-- begin RECORDS SUPPLIED --

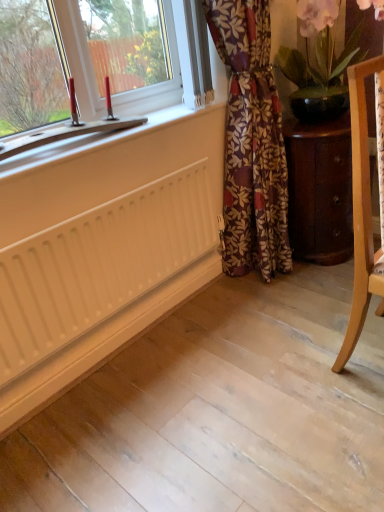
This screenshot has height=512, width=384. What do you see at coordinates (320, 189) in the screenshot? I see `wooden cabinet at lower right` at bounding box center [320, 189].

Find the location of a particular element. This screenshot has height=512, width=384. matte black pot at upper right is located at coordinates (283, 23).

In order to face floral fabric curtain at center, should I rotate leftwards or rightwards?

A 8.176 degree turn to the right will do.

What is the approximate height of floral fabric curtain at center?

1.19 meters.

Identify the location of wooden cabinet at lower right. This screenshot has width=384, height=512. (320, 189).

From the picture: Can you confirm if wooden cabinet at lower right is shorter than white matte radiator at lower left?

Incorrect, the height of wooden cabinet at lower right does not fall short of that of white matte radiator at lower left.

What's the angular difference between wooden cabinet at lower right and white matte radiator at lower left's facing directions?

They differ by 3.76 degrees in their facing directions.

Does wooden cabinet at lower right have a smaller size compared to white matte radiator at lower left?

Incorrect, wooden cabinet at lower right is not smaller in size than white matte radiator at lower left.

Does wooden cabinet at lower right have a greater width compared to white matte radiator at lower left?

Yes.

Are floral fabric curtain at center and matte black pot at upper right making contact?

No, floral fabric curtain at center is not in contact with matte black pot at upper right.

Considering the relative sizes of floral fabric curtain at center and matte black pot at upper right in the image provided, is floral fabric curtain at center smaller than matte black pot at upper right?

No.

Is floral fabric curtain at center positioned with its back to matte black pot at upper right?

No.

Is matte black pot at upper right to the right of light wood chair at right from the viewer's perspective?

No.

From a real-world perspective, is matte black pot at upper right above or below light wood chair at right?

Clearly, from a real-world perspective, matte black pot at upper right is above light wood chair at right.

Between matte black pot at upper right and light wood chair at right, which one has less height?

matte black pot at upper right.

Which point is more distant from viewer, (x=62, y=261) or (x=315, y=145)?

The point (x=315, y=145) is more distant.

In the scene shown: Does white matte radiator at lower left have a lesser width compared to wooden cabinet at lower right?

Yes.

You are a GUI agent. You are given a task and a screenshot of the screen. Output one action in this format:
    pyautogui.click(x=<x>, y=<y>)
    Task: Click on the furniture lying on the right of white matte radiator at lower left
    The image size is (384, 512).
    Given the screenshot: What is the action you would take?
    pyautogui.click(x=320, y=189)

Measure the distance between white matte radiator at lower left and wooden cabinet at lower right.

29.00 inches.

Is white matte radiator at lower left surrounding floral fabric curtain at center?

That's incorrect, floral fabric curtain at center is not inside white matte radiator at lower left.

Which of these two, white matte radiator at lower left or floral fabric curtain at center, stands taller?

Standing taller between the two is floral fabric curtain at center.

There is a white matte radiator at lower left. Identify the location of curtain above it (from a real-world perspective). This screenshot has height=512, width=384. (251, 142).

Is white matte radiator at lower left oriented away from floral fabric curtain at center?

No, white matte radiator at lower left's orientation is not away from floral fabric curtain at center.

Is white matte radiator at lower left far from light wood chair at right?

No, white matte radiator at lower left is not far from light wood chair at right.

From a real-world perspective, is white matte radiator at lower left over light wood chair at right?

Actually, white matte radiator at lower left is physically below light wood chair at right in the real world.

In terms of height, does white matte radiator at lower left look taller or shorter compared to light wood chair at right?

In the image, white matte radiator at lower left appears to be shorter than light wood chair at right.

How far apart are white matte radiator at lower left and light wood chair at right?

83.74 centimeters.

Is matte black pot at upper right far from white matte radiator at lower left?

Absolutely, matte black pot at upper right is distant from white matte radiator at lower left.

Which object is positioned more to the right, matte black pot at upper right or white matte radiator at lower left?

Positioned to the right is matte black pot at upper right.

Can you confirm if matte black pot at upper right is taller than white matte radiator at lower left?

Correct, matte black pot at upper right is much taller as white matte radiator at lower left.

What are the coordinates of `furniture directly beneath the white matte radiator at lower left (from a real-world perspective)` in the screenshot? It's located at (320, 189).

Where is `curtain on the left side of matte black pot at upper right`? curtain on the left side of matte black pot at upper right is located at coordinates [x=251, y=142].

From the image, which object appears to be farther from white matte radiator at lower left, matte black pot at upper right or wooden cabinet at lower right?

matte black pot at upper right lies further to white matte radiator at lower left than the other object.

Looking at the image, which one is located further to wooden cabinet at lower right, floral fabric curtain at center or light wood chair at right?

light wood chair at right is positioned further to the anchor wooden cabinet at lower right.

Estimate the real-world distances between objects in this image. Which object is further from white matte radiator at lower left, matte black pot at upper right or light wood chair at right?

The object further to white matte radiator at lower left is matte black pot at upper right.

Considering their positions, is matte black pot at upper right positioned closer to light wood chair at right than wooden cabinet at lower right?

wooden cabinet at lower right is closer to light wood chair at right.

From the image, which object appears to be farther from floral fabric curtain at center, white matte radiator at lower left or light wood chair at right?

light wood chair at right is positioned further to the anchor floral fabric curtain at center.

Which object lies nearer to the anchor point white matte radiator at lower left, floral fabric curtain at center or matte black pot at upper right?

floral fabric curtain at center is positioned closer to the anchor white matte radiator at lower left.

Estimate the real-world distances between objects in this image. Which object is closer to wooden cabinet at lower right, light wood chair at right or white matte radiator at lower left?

-- end RECORDS SUPPLIED --

SHORT PROBLEM → Render all of the lines above as a JSON list of strings with one string per line, skipping blank lines and leaving the pictures out.

SOLVED PROBLEM →
[
  "This screenshot has height=512, width=384. What do you see at coordinates (320, 189) in the screenshot? I see `wooden cabinet at lower right` at bounding box center [320, 189].",
  "Find the location of a particular element. This screenshot has height=512, width=384. matte black pot at upper right is located at coordinates (283, 23).",
  "In order to face floral fabric curtain at center, should I rotate leftwards or rightwards?",
  "A 8.176 degree turn to the right will do.",
  "What is the approximate height of floral fabric curtain at center?",
  "1.19 meters.",
  "Identify the location of wooden cabinet at lower right. This screenshot has width=384, height=512. (320, 189).",
  "From the picture: Can you confirm if wooden cabinet at lower right is shorter than white matte radiator at lower left?",
  "Incorrect, the height of wooden cabinet at lower right does not fall short of that of white matte radiator at lower left.",
  "What's the angular difference between wooden cabinet at lower right and white matte radiator at lower left's facing directions?",
  "They differ by 3.76 degrees in their facing directions.",
  "Does wooden cabinet at lower right have a smaller size compared to white matte radiator at lower left?",
  "Incorrect, wooden cabinet at lower right is not smaller in size than white matte radiator at lower left.",
  "Does wooden cabinet at lower right have a greater width compared to white matte radiator at lower left?",
  "Yes.",
  "Are floral fabric curtain at center and matte black pot at upper right making contact?",
  "No, floral fabric curtain at center is not in contact with matte black pot at upper right.",
  "Considering the relative sizes of floral fabric curtain at center and matte black pot at upper right in the image provided, is floral fabric curtain at center smaller than matte black pot at upper right?",
  "No.",
  "Is floral fabric curtain at center positioned with its back to matte black pot at upper right?",
  "No.",
  "Is matte black pot at upper right to the right of light wood chair at right from the viewer's perspective?",
  "No.",
  "From a real-world perspective, is matte black pot at upper right above or below light wood chair at right?",
  "Clearly, from a real-world perspective, matte black pot at upper right is above light wood chair at right.",
  "Between matte black pot at upper right and light wood chair at right, which one has less height?",
  "matte black pot at upper right.",
  "Which point is more distant from viewer, (x=62, y=261) or (x=315, y=145)?",
  "The point (x=315, y=145) is more distant.",
  "In the scene shown: Does white matte radiator at lower left have a lesser width compared to wooden cabinet at lower right?",
  "Yes.",
  "You are a GUI agent. You are given a task and a screenshot of the screen. Output one action in this format:",
  "    pyautogui.click(x=<x>, y=<y>)",
  "    Task: Click on the furniture lying on the right of white matte radiator at lower left",
  "    The image size is (384, 512).",
  "    Given the screenshot: What is the action you would take?",
  "    pyautogui.click(x=320, y=189)",
  "Measure the distance between white matte radiator at lower left and wooden cabinet at lower right.",
  "29.00 inches.",
  "Is white matte radiator at lower left surrounding floral fabric curtain at center?",
  "That's incorrect, floral fabric curtain at center is not inside white matte radiator at lower left.",
  "Which of these two, white matte radiator at lower left or floral fabric curtain at center, stands taller?",
  "Standing taller between the two is floral fabric curtain at center.",
  "There is a white matte radiator at lower left. Identify the location of curtain above it (from a real-world perspective). This screenshot has height=512, width=384. (251, 142).",
  "Is white matte radiator at lower left oriented away from floral fabric curtain at center?",
  "No, white matte radiator at lower left's orientation is not away from floral fabric curtain at center.",
  "Is white matte radiator at lower left far from light wood chair at right?",
  "No, white matte radiator at lower left is not far from light wood chair at right.",
  "From a real-world perspective, is white matte radiator at lower left over light wood chair at right?",
  "Actually, white matte radiator at lower left is physically below light wood chair at right in the real world.",
  "In terms of height, does white matte radiator at lower left look taller or shorter compared to light wood chair at right?",
  "In the image, white matte radiator at lower left appears to be shorter than light wood chair at right.",
  "How far apart are white matte radiator at lower left and light wood chair at right?",
  "83.74 centimeters.",
  "Is matte black pot at upper right far from white matte radiator at lower left?",
  "Absolutely, matte black pot at upper right is distant from white matte radiator at lower left.",
  "Which object is positioned more to the right, matte black pot at upper right or white matte radiator at lower left?",
  "Positioned to the right is matte black pot at upper right.",
  "Can you confirm if matte black pot at upper right is taller than white matte radiator at lower left?",
  "Correct, matte black pot at upper right is much taller as white matte radiator at lower left.",
  "What are the coordinates of `furniture directly beneath the white matte radiator at lower left (from a real-world perspective)` in the screenshot? It's located at (320, 189).",
  "Where is `curtain on the left side of matte black pot at upper right`? curtain on the left side of matte black pot at upper right is located at coordinates [x=251, y=142].",
  "From the image, which object appears to be farther from white matte radiator at lower left, matte black pot at upper right or wooden cabinet at lower right?",
  "matte black pot at upper right lies further to white matte radiator at lower left than the other object.",
  "Looking at the image, which one is located further to wooden cabinet at lower right, floral fabric curtain at center or light wood chair at right?",
  "light wood chair at right is positioned further to the anchor wooden cabinet at lower right.",
  "Estimate the real-world distances between objects in this image. Which object is further from white matte radiator at lower left, matte black pot at upper right or light wood chair at right?",
  "The object further to white matte radiator at lower left is matte black pot at upper right.",
  "Considering their positions, is matte black pot at upper right positioned closer to light wood chair at right than wooden cabinet at lower right?",
  "wooden cabinet at lower right is closer to light wood chair at right.",
  "From the image, which object appears to be farther from floral fabric curtain at center, white matte radiator at lower left or light wood chair at right?",
  "light wood chair at right is positioned further to the anchor floral fabric curtain at center.",
  "Which object lies nearer to the anchor point white matte radiator at lower left, floral fabric curtain at center or matte black pot at upper right?",
  "floral fabric curtain at center is positioned closer to the anchor white matte radiator at lower left.",
  "Estimate the real-world distances between objects in this image. Which object is closer to wooden cabinet at lower right, light wood chair at right or white matte radiator at lower left?"
]